● What is being asked
Down to the last character, transcribe every record.

= Beginning of Section =

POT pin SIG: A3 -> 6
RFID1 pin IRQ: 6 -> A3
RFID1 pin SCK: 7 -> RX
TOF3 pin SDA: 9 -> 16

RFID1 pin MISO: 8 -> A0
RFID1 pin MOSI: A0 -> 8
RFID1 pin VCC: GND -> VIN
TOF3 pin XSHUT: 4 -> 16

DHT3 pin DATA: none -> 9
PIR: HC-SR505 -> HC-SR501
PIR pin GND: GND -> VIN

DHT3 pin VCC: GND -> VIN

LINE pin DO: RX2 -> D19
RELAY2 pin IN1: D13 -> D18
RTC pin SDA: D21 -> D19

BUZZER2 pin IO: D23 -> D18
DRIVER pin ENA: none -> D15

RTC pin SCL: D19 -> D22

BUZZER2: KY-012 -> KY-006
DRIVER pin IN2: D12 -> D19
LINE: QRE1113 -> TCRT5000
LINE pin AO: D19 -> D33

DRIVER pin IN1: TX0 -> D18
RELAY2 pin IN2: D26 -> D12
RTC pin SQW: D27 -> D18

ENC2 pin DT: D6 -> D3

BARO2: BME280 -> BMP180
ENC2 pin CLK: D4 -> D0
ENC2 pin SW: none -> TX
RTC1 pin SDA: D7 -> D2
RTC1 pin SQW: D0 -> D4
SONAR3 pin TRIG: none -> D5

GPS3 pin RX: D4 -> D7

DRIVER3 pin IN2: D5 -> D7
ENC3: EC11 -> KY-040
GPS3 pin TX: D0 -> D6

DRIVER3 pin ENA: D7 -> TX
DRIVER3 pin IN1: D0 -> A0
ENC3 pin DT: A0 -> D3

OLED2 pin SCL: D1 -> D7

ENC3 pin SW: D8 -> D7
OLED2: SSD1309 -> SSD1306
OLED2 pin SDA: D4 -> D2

= End of Section =

● Solution
POT pin SIG: A3 -> 6
RFID1 pin IRQ: 6 -> A3
RFID1 pin SCK: 7 -> RX
TOF3 pin SDA: 9 -> 16

RFID1 pin MISO: 8 -> A0
RFID1 pin MOSI: A0 -> 8
RFID1 pin VCC: GND -> VIN
TOF3 pin XSHUT: 4 -> 16

DHT3 pin DATA: none -> 9
PIR: HC-SR505 -> HC-SR501
PIR pin GND: GND -> VIN

DHT3 pin VCC: GND -> VIN

LINE pin DO: RX2 -> D19
RELAY2 pin IN1: D13 -> D18
RTC pin SDA: D21 -> D19

BUZZER2 pin IO: D23 -> D18
DRIVER pin ENA: none -> D15

RTC pin SCL: D19 -> D22

BUZZER2: KY-012 -> KY-006
DRIVER pin IN2: D12 -> D19
LINE: QRE1113 -> TCRT5000
LINE pin AO: D19 -> D33

DRIVER pin IN1: TX0 -> D18
RELAY2 pin IN2: D26 -> D12
RTC pin SQW: D27 -> D18

ENC2 pin DT: D6 -> D3

BARO2: BME280 -> BMP180
ENC2 pin CLK: D4 -> D0
ENC2 pin SW: none -> TX
RTC1 pin SDA: D7 -> D2
RTC1 pin SQW: D0 -> D4
SONAR3 pin TRIG: none -> D5

GPS3 pin RX: D4 -> D7

DRIVER3 pin IN2: D5 -> D7
ENC3: EC11 -> KY-040
GPS3 pin TX: D0 -> D6

DRIVER3 pin ENA: D7 -> TX
DRIVER3 pin IN1: D0 -> A0
ENC3 pin DT: A0 -> D3

OLED2 pin SCL: D1 -> D7

ENC3 pin SW: D8 -> D7
OLED2: SSD1309 -> SSD1306
OLED2 pin SDA: D4 -> D2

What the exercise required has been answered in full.